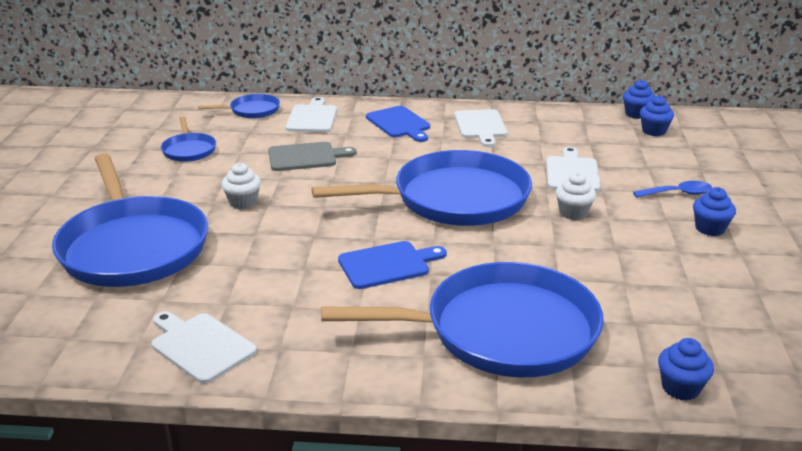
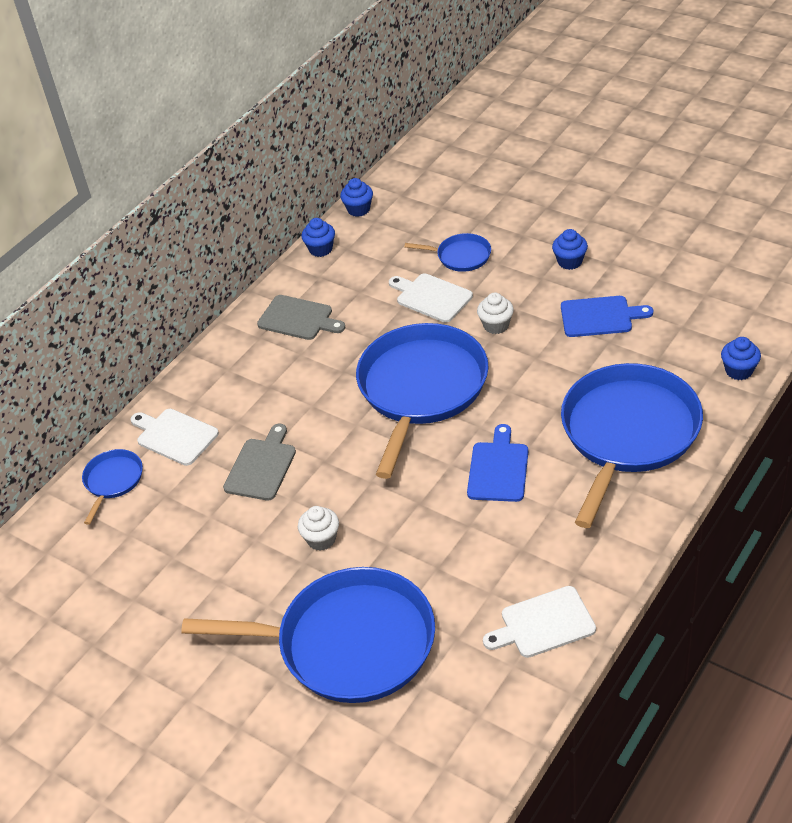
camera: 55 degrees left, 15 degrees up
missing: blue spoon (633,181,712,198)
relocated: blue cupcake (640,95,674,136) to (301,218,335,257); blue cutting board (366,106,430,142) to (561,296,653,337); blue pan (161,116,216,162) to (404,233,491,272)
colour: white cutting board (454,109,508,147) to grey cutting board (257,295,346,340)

» The task
The line containing "relocated: blue cupcake" marks where to begin; copy it and every later line exactly, through the end of the data.

» Completed task
relocated: blue cupcake (640,95,674,136) to (301,218,335,257); blue cutting board (366,106,430,142) to (561,296,653,337); blue pan (161,116,216,162) to (404,233,491,272)
colour: white cutting board (454,109,508,147) to grey cutting board (257,295,346,340)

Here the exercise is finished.